**Data shown**.
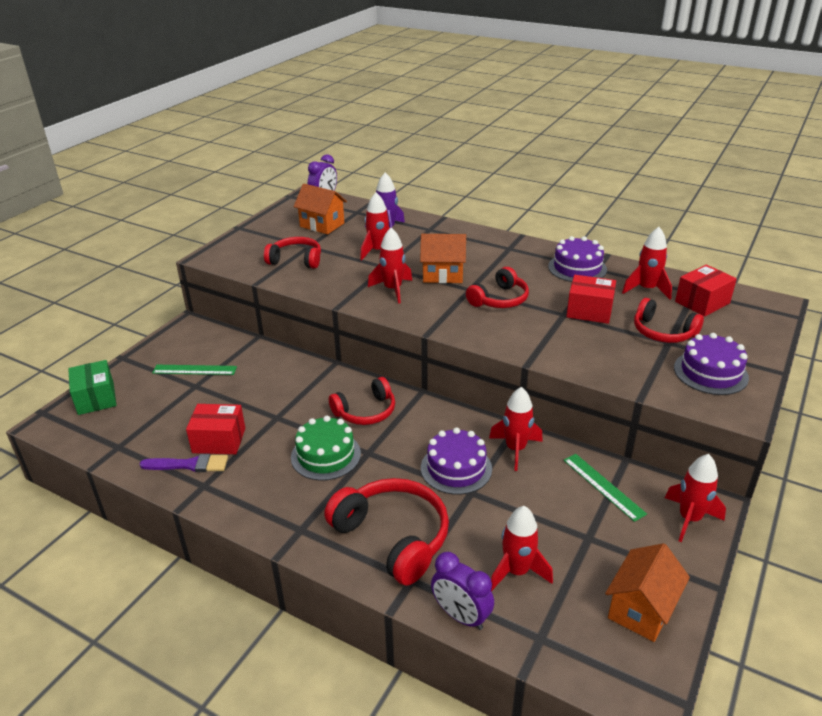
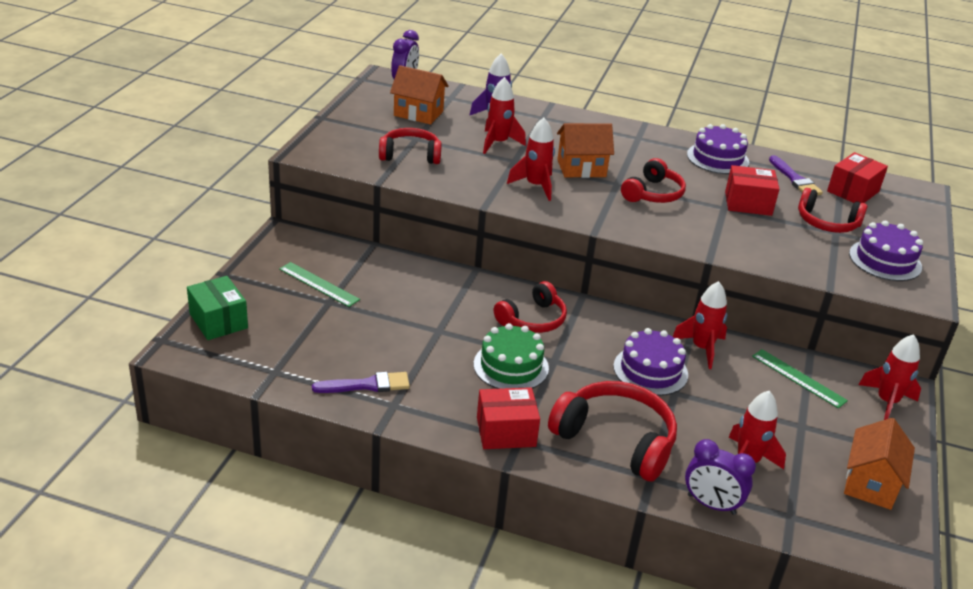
camera: 15 degrees left, 0 degrees up
(194, 370) = (319, 284): green ruler -> green ruler turned 45 degrees clockwise
(219, 440) = (387, 358): red box -> red box (506, 432)
(646, 289) = (795, 179): red rocket -> purple brush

**Exercise instructions**. Every line above should be returned exactly; the pictures stay out.

**Response area**.
camera: 15 degrees left, 0 degrees up
(194, 370) = (319, 284): green ruler -> green ruler turned 45 degrees clockwise
(219, 440) = (387, 358): red box -> red box (506, 432)
(646, 289) = (795, 179): red rocket -> purple brush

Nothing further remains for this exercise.